## TASK GOAL
Output the lines of the records below exactly, beginning at their first line and ending at the line with "orange circle: (41, 68)"; include no pictures.

## DATA
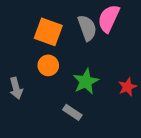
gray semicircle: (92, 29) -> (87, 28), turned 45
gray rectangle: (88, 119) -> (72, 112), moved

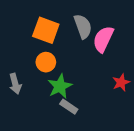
pink semicircle: (109, 18) -> (103, 39), moved
green star: (86, 82) -> (60, 86), moved

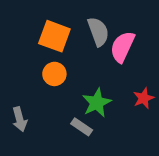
gray arrow: (15, 84) -> (20, 119), moved
green star: (60, 86) -> (97, 103), moved

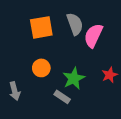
orange square: (54, 36) -> (41, 27), turned -30
orange circle: (54, 74) -> (41, 68), moved

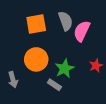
orange circle: (41, 68) -> (36, 59), size x1.5

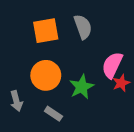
pink semicircle: (82, 31) -> (112, 65), moved
gray rectangle: (54, 85) -> (53, 114), moved

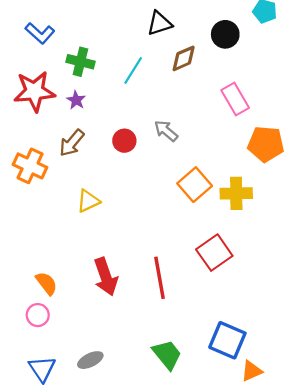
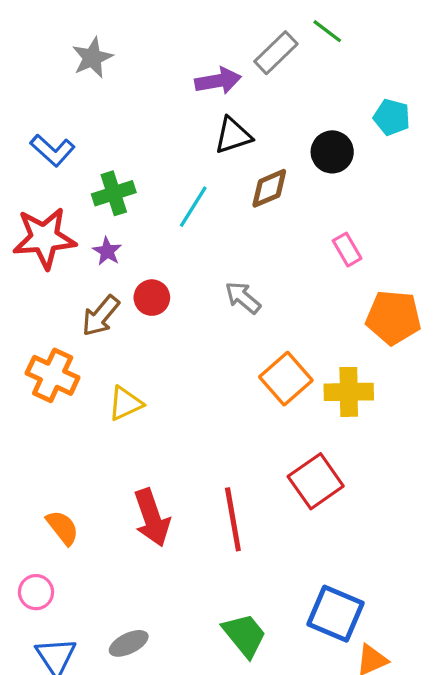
green cross: (80, 62) -> (114, 193), turned -32
pink rectangle: (235, 99) -> (347, 250), size x0.7
red circle: (124, 141) -> (152, 298), moved
orange cross: (30, 166) -> (53, 375), moved
pink circle: (38, 315) -> (36, 592), moved

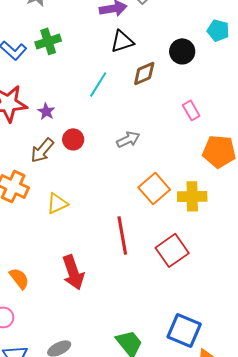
green cross: (114, 193) -> (48, 41), moved
gray arrow: (243, 298) -> (128, 139), turned 115
red line: (233, 519) -> (122, 235), moved

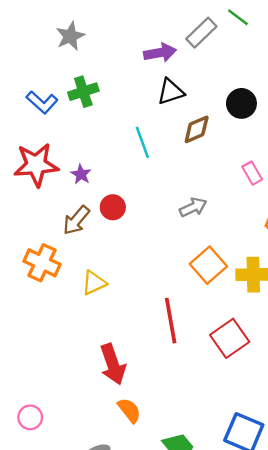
cyan line: (98, 84) -> (142, 142), turned -52
gray arrow: (128, 139) -> (193, 207), moved
orange semicircle: (19, 278) -> (129, 410), moved

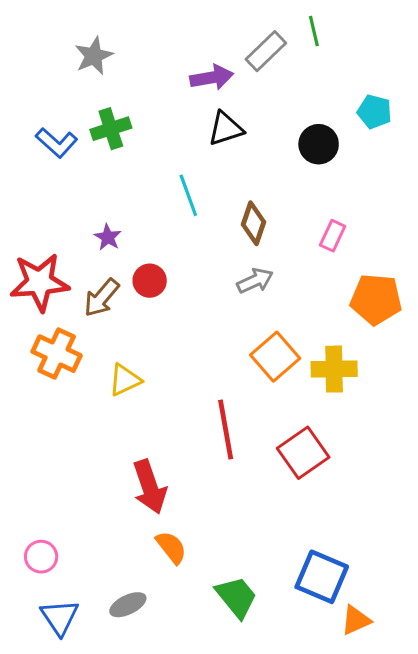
green line: (238, 17) -> (314, 31), turned 40
brown diamond: (197, 129) -> (253, 223), moved, turned -48
red star: (36, 165) -> (39, 282), moved
pink rectangle: (252, 173) -> (333, 236), turned 55

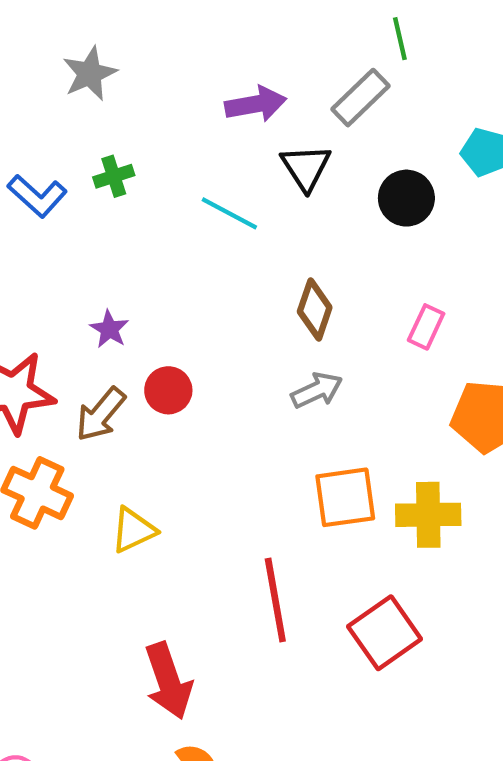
gray rectangle: (266, 51) -> (361, 98), moved
green cross: (111, 129) -> (114, 176), size x0.7
black triangle: (226, 129) -> (306, 167), moved, turned -45
cyan line: (188, 195) -> (229, 213), moved, turned -42
orange square: (275, 357) -> (345, 497), turned 33

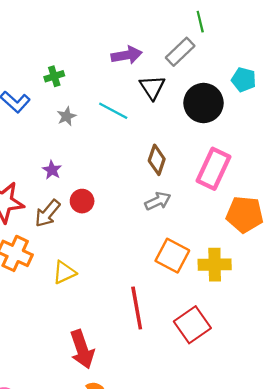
gray star: (90, 74) -> (66, 116), moved, size x0.7
green cross: (114, 176) -> (54, 76), moved
black circle: (406, 198) -> (204, 103), size x1.4
pink rectangle: (426, 327) -> (214, 169), size x1.8
orange square: (345, 497) -> (172, 256), turned 36

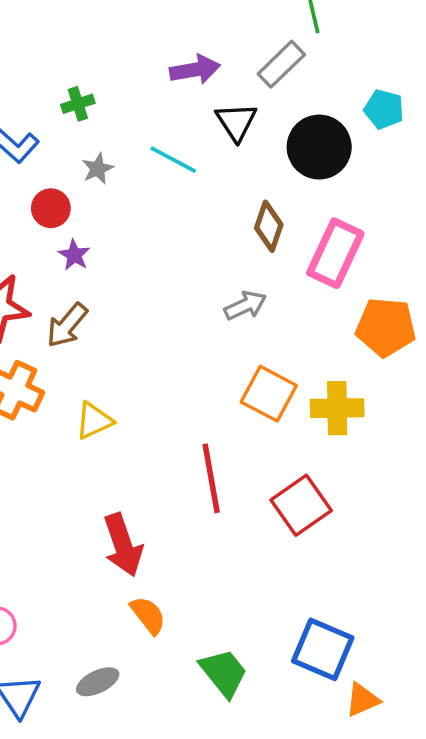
brown diamond: (157, 160) -> (269, 226), moved
red circle: (82, 201) -> (51, 208), moved

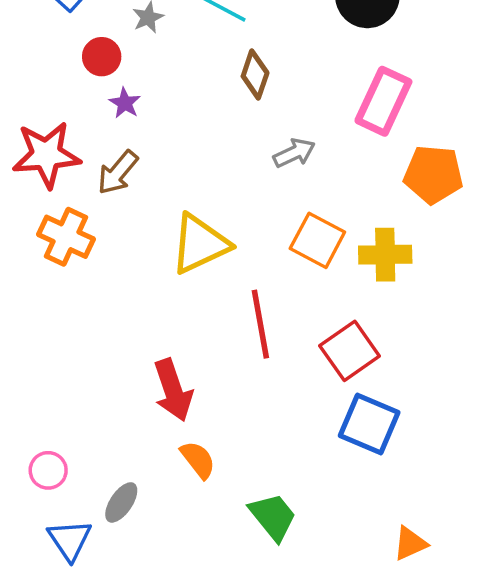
brown diamond: (269, 226) -> (255, 74), moved
yellow triangle: (94, 421) -> (200, 244), moved, size x1.6
blue square: (323, 649) -> (369, 424), moved
gray ellipse: (98, 682) -> (121, 502), moved, turned -30

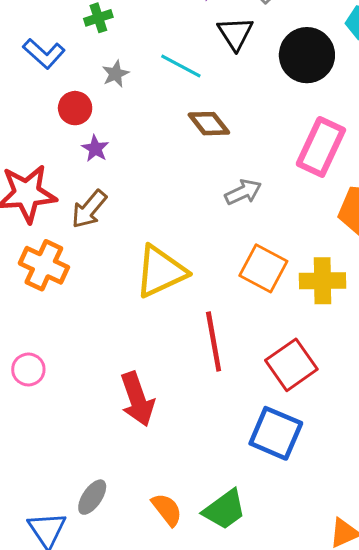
brown diamond: (255, 74) -> (209, 124), turned -57
blue square: (369, 424) -> (276, 433), moved
orange semicircle: (198, 460) -> (167, 510), moved
pink circle: (48, 470) -> (28, 369), moved
green trapezoid: (273, 517) -> (224, 510), turned 93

## ANSWER SECTION
gray semicircle: (92, 29) -> (87, 28), turned 45
gray rectangle: (88, 119) -> (72, 112), moved

pink semicircle: (109, 18) -> (103, 39), moved
green star: (86, 82) -> (60, 86), moved

gray arrow: (15, 84) -> (20, 119), moved
green star: (60, 86) -> (97, 103), moved

orange square: (54, 36) -> (41, 27), turned -30
orange circle: (54, 74) -> (41, 68), moved

orange circle: (41, 68) -> (36, 59), size x1.5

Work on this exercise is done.